_Aim of the exercise_
Give back, exactly and with nothing added, the lines that run from the one containing "(180, 259) = (384, 158): pink" to the final line below.

┌─ Dataset excerpt

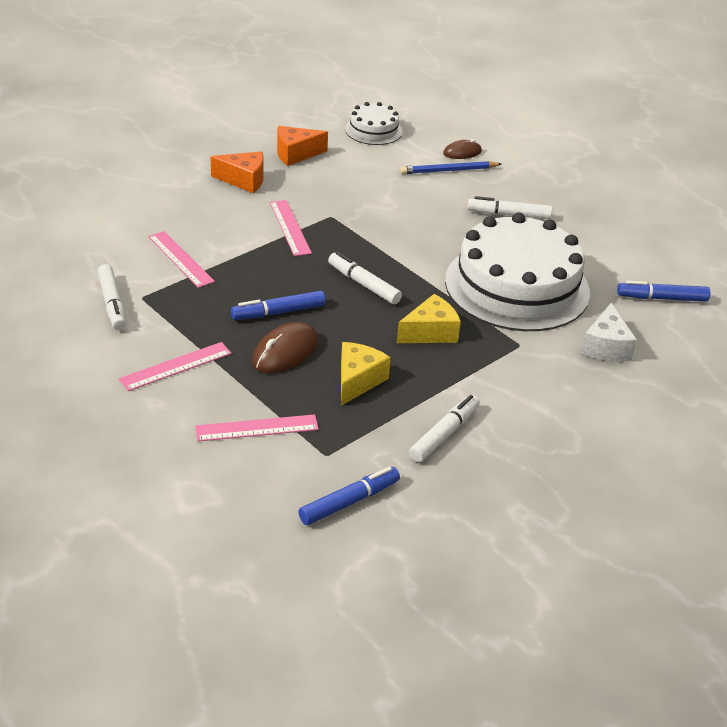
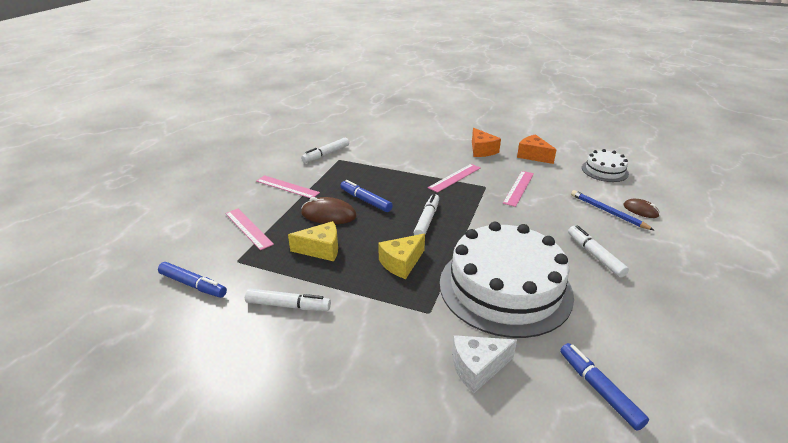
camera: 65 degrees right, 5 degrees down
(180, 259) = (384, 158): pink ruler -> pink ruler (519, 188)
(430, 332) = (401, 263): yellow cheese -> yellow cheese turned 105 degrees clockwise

└─

_Finished task_
(180, 259) = (384, 158): pink ruler -> pink ruler (519, 188)
(430, 332) = (401, 263): yellow cheese -> yellow cheese turned 105 degrees clockwise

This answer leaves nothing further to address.